+++ DATA PROVIDED +++

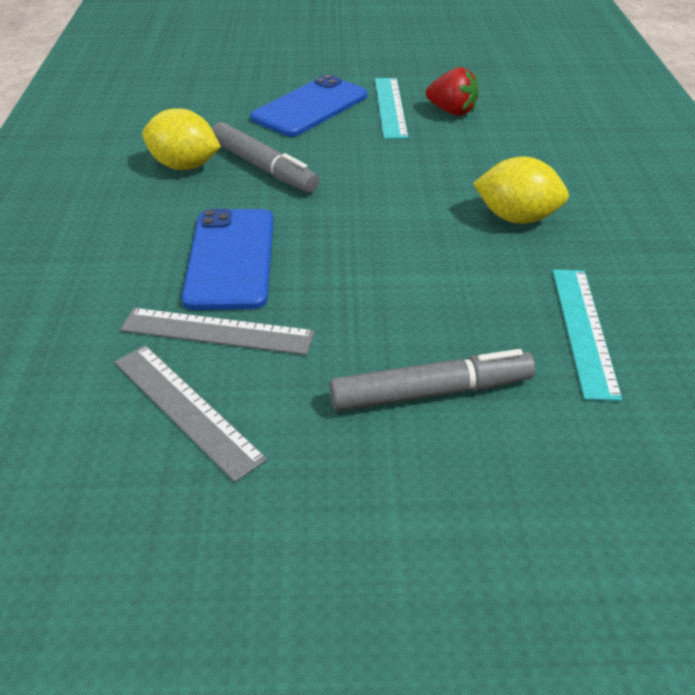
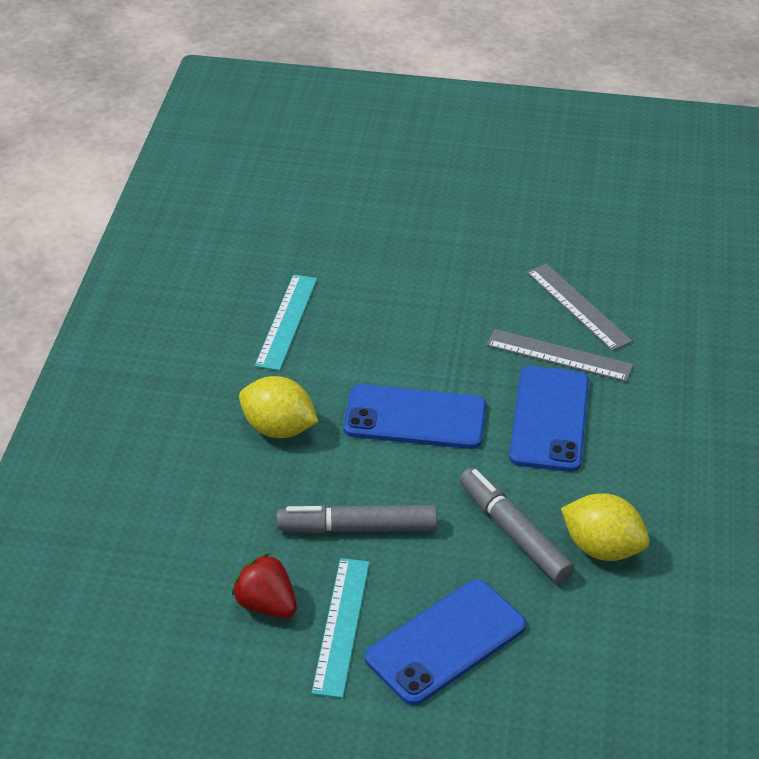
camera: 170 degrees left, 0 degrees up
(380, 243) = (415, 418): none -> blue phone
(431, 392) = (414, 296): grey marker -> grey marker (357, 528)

+++

- YOUR INSTRUCTIONS: Send back the data above word for word, with the pictures left out.

- TASK RESPONSE:
camera: 170 degrees left, 0 degrees up
(380, 243) = (415, 418): none -> blue phone
(431, 392) = (414, 296): grey marker -> grey marker (357, 528)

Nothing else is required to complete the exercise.